§ **What the task requires**: Exactly as written, retype the lines that run from the line holding "green tree: 1 -> 3" through the end of the records below. Do not include pictures.

§ **Source records**:
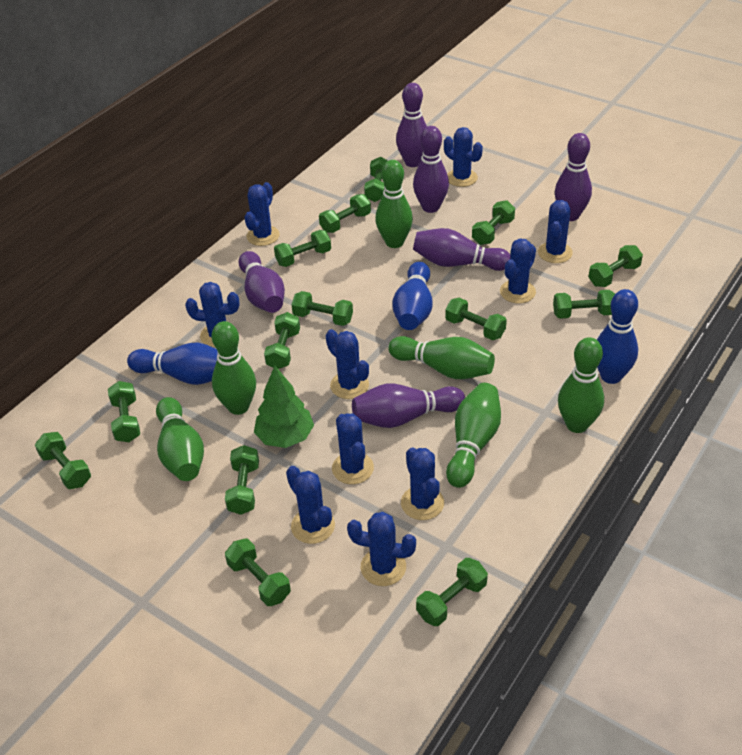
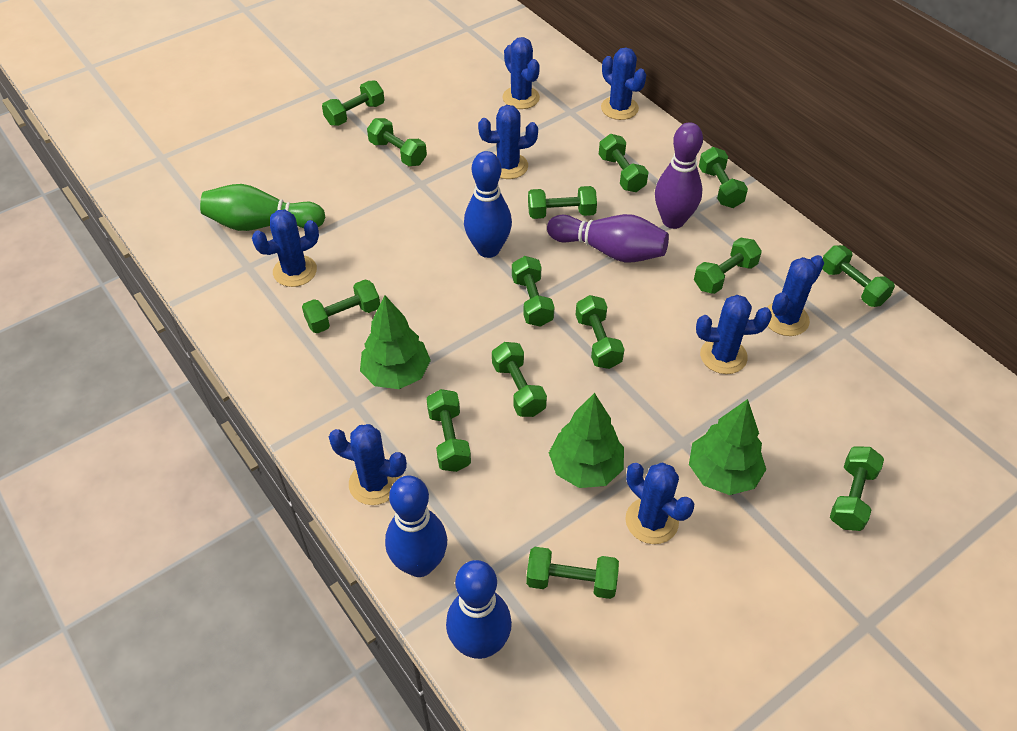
blue cactus: 10 -> 8
green bowling pin: 6 -> 1
green tree: 1 -> 3
purple bowling pin: 6 -> 2

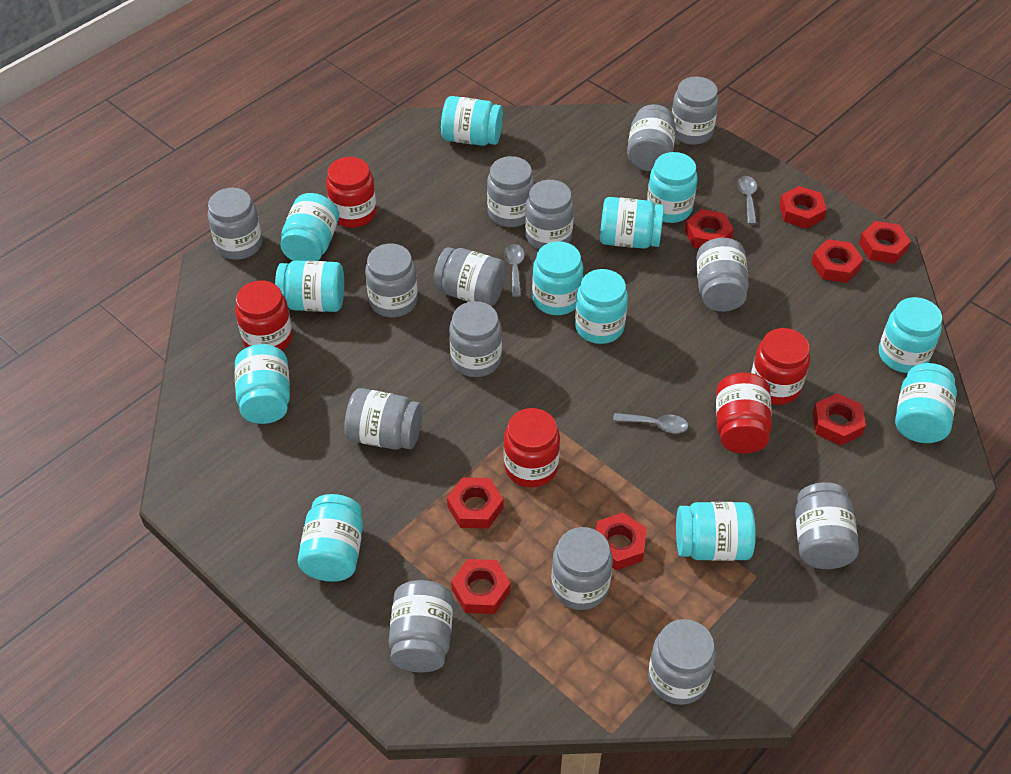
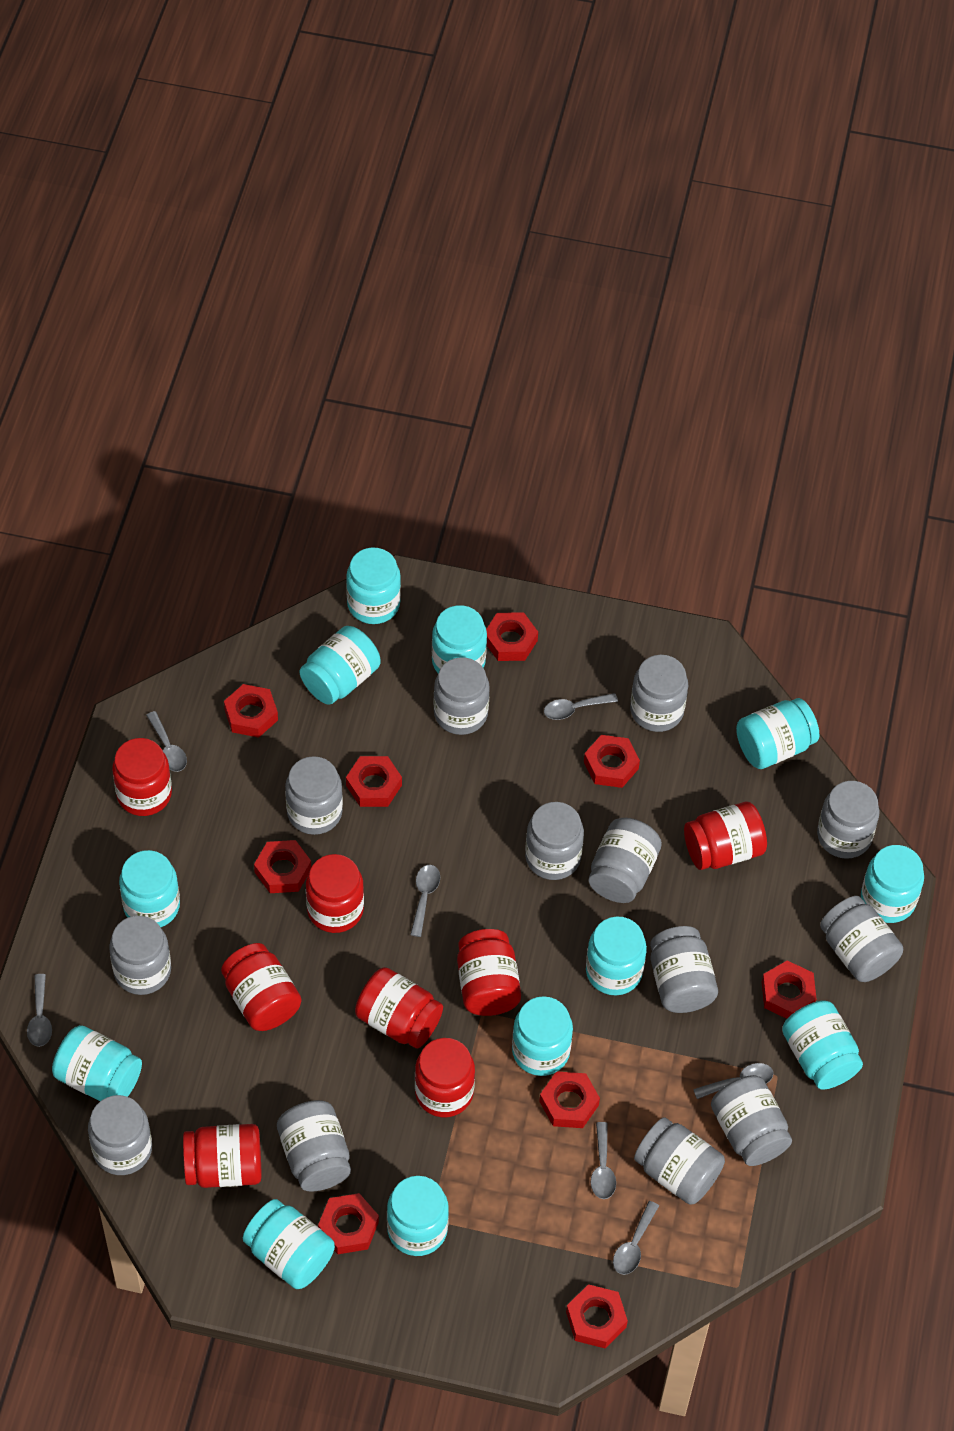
grey jar: 14 -> 13
grey spoon: 3 -> 7
red jar: 5 -> 8
red nut: 8 -> 9

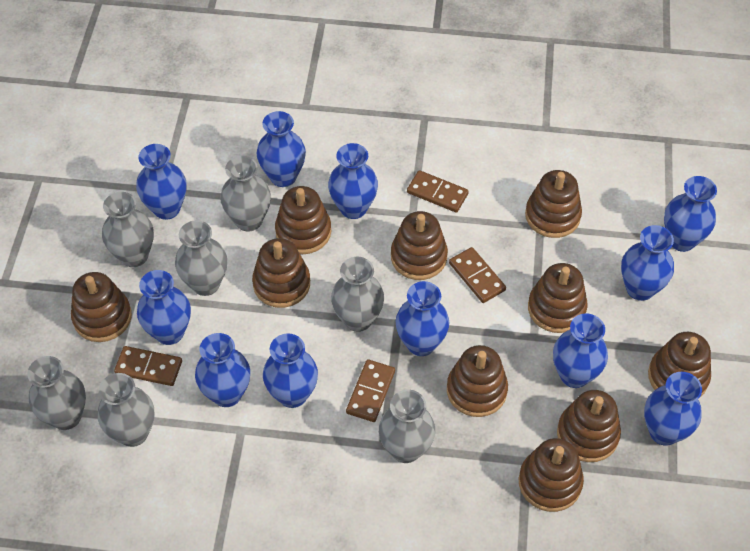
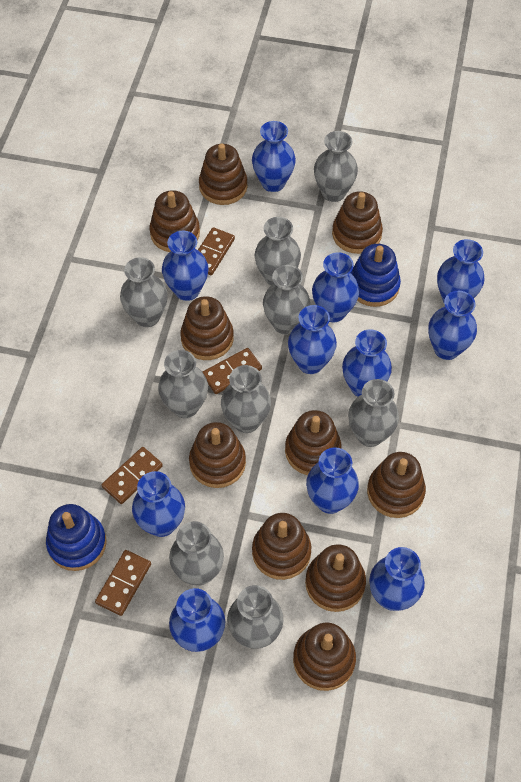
blue stacking toy: 0 -> 2
grey vase: 7 -> 9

§ **Your response**:
green tree: 1 -> 3
purple bowling pin: 6 -> 2

grey jar: 14 -> 13
grey spoon: 3 -> 7
red jar: 5 -> 8
red nut: 8 -> 9

blue stacking toy: 0 -> 2
grey vase: 7 -> 9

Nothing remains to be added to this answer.